### PROBLEM STATEMENT
Starting with the line that contains "SW1: switch (ADC, VA) -> none" and stopping after the line that contains "BAT3: 6V (plus", return each line below exactly as written, with no others.

------ DATA TO PROCESS

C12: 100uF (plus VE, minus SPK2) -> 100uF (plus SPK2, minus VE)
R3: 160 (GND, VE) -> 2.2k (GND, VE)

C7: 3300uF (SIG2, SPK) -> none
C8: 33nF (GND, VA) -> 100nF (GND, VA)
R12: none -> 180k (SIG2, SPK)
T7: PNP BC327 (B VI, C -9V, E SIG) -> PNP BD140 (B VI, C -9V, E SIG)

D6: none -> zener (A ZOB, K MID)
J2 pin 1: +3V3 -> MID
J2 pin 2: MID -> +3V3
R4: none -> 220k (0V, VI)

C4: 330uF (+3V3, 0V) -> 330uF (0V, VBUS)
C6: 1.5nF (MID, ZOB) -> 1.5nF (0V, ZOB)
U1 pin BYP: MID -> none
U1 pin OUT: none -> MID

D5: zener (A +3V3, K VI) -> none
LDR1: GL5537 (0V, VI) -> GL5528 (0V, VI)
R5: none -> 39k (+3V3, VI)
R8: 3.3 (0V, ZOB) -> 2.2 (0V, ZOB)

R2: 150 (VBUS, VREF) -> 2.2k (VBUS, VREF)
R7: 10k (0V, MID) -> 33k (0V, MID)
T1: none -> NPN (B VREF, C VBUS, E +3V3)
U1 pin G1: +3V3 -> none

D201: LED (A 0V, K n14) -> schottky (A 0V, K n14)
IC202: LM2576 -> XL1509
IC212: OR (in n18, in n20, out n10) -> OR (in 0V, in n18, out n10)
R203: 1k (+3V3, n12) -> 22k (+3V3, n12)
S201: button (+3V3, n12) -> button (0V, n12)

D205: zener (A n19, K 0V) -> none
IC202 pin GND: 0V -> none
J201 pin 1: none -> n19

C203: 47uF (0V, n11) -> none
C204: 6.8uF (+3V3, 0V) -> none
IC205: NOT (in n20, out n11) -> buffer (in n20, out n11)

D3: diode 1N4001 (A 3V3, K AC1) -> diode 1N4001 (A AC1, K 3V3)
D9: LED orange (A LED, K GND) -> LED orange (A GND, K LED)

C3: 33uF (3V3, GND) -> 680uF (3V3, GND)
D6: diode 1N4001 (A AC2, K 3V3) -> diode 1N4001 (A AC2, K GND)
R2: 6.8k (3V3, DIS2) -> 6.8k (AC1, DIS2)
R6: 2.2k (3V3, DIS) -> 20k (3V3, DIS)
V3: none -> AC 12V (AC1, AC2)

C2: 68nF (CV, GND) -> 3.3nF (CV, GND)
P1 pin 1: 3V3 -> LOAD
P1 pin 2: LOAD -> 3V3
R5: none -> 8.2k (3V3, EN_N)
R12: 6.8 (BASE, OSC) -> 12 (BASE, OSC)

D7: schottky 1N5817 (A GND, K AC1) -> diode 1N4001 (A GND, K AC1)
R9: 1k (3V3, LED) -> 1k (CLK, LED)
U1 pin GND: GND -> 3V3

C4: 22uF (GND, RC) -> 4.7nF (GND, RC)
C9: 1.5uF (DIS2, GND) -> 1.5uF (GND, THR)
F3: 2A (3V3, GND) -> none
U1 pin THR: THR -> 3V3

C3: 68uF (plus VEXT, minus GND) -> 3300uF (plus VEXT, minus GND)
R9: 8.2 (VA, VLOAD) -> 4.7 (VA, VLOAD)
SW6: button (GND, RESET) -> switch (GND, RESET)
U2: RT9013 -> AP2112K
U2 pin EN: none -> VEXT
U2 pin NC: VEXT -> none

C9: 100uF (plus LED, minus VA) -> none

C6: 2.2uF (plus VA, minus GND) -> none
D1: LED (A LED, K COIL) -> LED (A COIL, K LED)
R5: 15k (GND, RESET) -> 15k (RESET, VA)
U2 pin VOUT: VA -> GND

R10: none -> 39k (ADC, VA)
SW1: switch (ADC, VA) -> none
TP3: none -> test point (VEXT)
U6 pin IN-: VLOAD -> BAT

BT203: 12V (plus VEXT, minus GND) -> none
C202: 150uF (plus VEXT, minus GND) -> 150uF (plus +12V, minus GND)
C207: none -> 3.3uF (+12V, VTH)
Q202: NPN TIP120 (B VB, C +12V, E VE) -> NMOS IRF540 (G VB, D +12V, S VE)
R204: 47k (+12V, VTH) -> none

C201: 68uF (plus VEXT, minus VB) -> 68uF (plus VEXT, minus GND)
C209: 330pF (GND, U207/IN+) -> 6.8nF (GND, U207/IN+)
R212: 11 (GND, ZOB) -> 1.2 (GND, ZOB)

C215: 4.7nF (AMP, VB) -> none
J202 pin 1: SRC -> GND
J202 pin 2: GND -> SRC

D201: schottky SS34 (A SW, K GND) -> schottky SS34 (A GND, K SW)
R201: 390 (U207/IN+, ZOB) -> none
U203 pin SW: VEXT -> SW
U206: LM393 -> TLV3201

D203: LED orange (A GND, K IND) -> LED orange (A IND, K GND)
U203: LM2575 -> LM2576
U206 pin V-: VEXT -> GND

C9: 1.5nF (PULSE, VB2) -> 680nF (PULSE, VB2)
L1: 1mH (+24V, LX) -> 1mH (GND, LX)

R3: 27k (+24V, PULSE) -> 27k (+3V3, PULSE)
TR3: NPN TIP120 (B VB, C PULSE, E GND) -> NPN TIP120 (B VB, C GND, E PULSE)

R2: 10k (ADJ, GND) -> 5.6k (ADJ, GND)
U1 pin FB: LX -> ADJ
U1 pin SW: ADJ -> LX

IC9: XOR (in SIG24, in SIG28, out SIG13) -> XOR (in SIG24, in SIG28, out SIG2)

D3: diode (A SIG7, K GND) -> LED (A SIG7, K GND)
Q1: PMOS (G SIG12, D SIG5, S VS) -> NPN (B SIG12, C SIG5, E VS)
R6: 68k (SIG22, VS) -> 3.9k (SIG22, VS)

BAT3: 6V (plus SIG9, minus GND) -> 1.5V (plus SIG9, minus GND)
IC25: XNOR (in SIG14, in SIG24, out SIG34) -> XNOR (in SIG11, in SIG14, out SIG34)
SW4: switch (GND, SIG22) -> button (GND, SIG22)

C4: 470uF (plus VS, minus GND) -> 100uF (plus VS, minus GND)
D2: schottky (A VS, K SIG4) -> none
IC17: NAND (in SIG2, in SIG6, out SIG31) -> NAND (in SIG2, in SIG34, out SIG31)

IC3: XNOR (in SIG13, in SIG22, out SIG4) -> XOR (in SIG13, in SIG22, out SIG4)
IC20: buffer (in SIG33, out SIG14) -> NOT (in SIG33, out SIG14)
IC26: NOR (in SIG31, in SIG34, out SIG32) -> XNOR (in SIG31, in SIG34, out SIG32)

------------

### EXERCISE RESPONSE
SW1: switch (ADC, VA) -> none
TP3: none -> test point (VEXT)
U6 pin IN-: VLOAD -> BAT

BT203: 12V (plus VEXT, minus GND) -> none
C202: 150uF (plus VEXT, minus GND) -> 150uF (plus +12V, minus GND)
C207: none -> 3.3uF (+12V, VTH)
Q202: NPN TIP120 (B VB, C +12V, E VE) -> NMOS IRF540 (G VB, D +12V, S VE)
R204: 47k (+12V, VTH) -> none

C201: 68uF (plus VEXT, minus VB) -> 68uF (plus VEXT, minus GND)
C209: 330pF (GND, U207/IN+) -> 6.8nF (GND, U207/IN+)
R212: 11 (GND, ZOB) -> 1.2 (GND, ZOB)

C215: 4.7nF (AMP, VB) -> none
J202 pin 1: SRC -> GND
J202 pin 2: GND -> SRC

D201: schottky SS34 (A SW, K GND) -> schottky SS34 (A GND, K SW)
R201: 390 (U207/IN+, ZOB) -> none
U203 pin SW: VEXT -> SW
U206: LM393 -> TLV3201

D203: LED orange (A GND, K IND) -> LED orange (A IND, K GND)
U203: LM2575 -> LM2576
U206 pin V-: VEXT -> GND

C9: 1.5nF (PULSE, VB2) -> 680nF (PULSE, VB2)
L1: 1mH (+24V, LX) -> 1mH (GND, LX)

R3: 27k (+24V, PULSE) -> 27k (+3V3, PULSE)
TR3: NPN TIP120 (B VB, C PULSE, E GND) -> NPN TIP120 (B VB, C GND, E PULSE)

R2: 10k (ADJ, GND) -> 5.6k (ADJ, GND)
U1 pin FB: LX -> ADJ
U1 pin SW: ADJ -> LX

IC9: XOR (in SIG24, in SIG28, out SIG13) -> XOR (in SIG24, in SIG28, out SIG2)

D3: diode (A SIG7, K GND) -> LED (A SIG7, K GND)
Q1: PMOS (G SIG12, D SIG5, S VS) -> NPN (B SIG12, C SIG5, E VS)
R6: 68k (SIG22, VS) -> 3.9k (SIG22, VS)

BAT3: 6V (plus SIG9, minus GND) -> 1.5V (plus SIG9, minus GND)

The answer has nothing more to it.